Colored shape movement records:
= = = = =

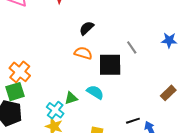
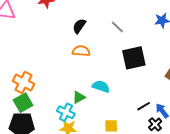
gray line: (132, 47) -> (117, 27), moved
black square: (110, 65) -> (134, 58), moved

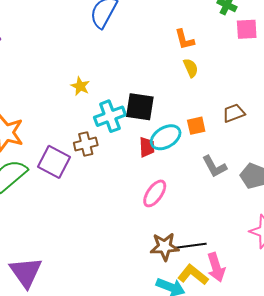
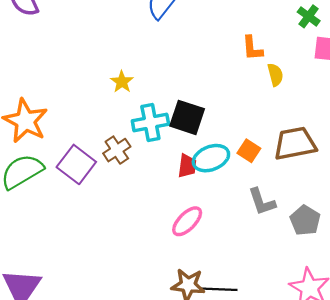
yellow semicircle: (191, 68) -> (275, 75), moved
brown trapezoid: (234, 113) -> (295, 144), size x1.6
orange square: (196, 126) -> (249, 151), turned 36
brown cross: (86, 144) -> (117, 150), turned -30

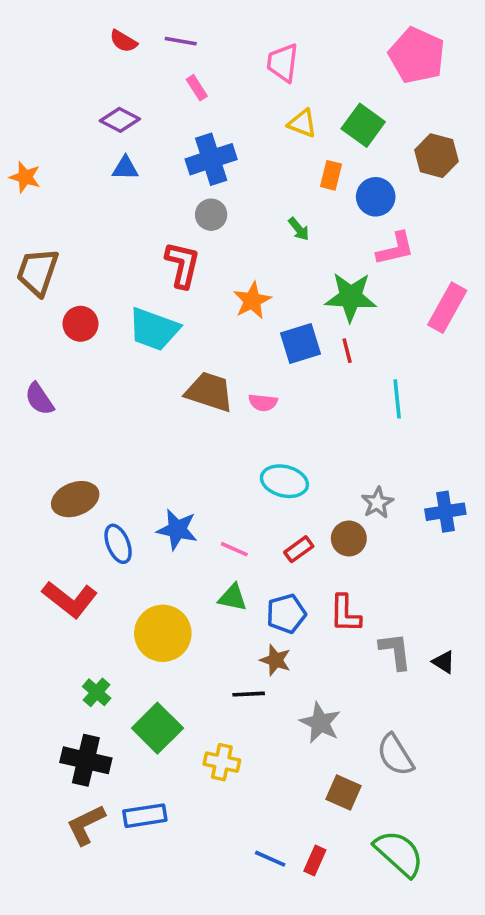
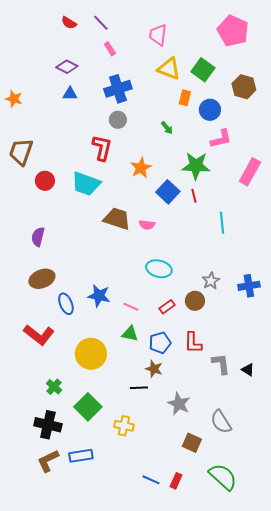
purple line: (181, 41) -> (101, 23), turned 36
yellow triangle: (302, 123) -> (169, 69), size x1.4
blue square: (301, 343) -> (168, 192), turned -30
purple semicircle: (39, 399) -> (38, 237), moved, turned 48

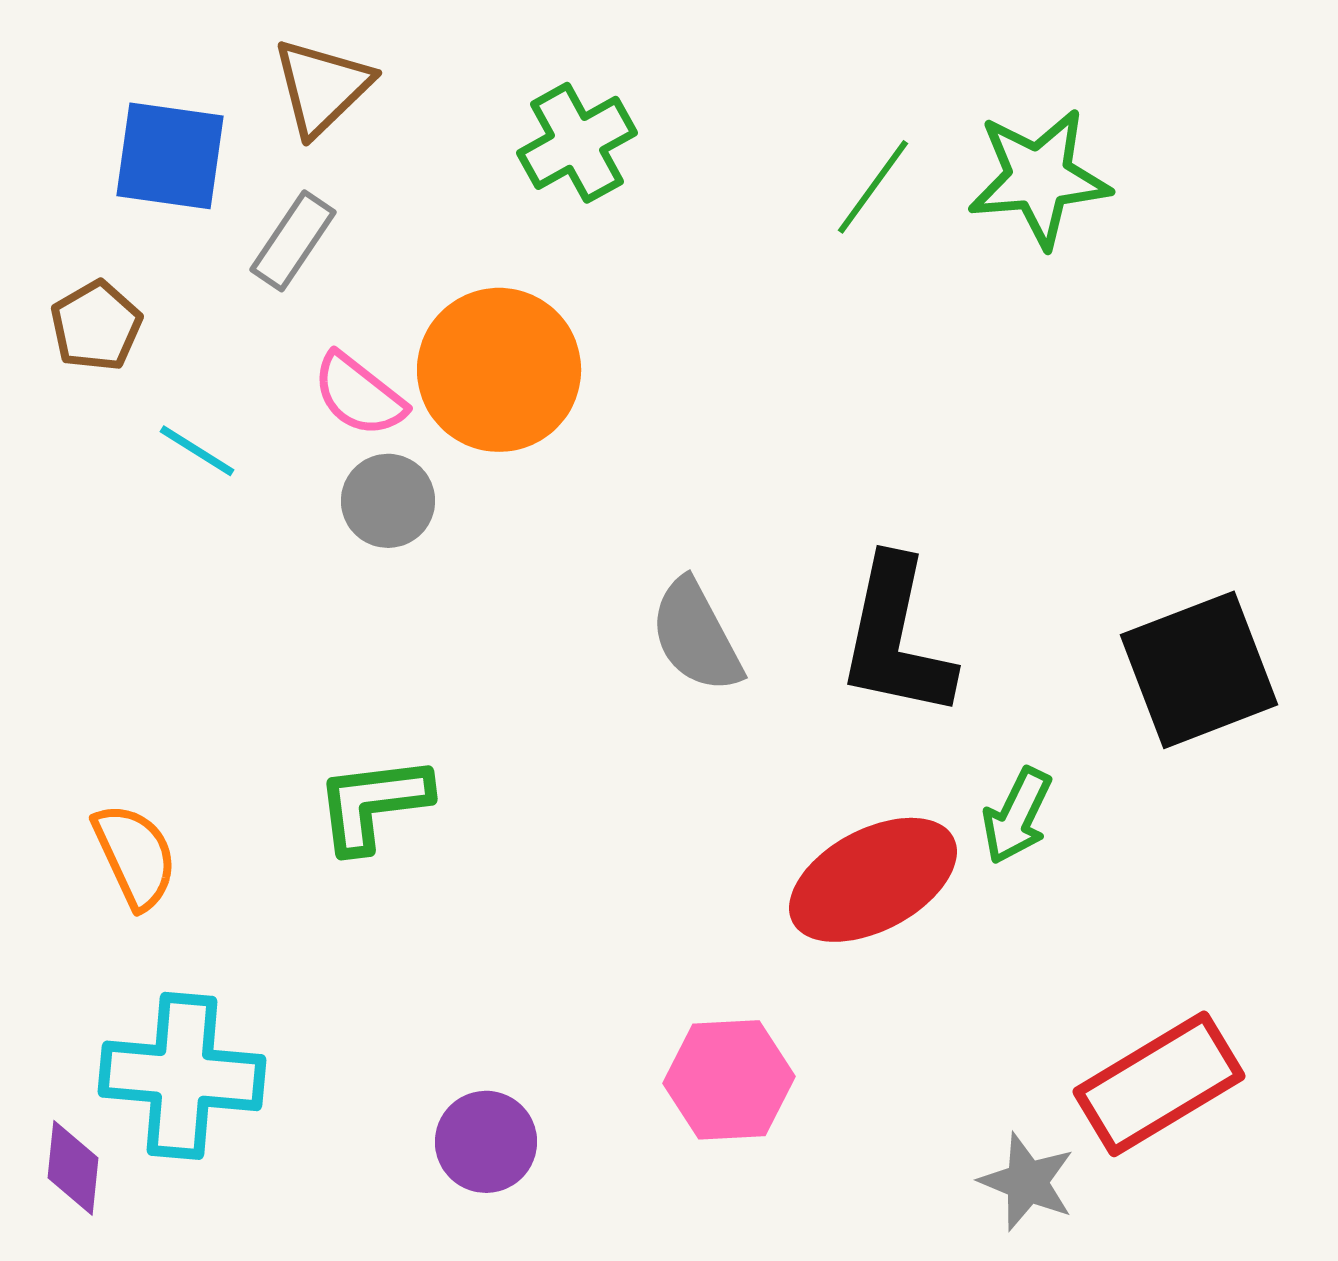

= = = = =

EXERCISE DETAILS: From the entries above, write out every line without a single change, skipping the images.

SOLUTION TO THIS PROBLEM:
gray line: (132, 47) -> (117, 27), moved
black square: (110, 65) -> (134, 58), moved

yellow semicircle: (191, 68) -> (275, 75), moved
brown trapezoid: (234, 113) -> (295, 144), size x1.6
orange square: (196, 126) -> (249, 151), turned 36
brown cross: (86, 144) -> (117, 150), turned -30

purple line: (181, 41) -> (101, 23), turned 36
yellow triangle: (302, 123) -> (169, 69), size x1.4
blue square: (301, 343) -> (168, 192), turned -30
purple semicircle: (39, 399) -> (38, 237), moved, turned 48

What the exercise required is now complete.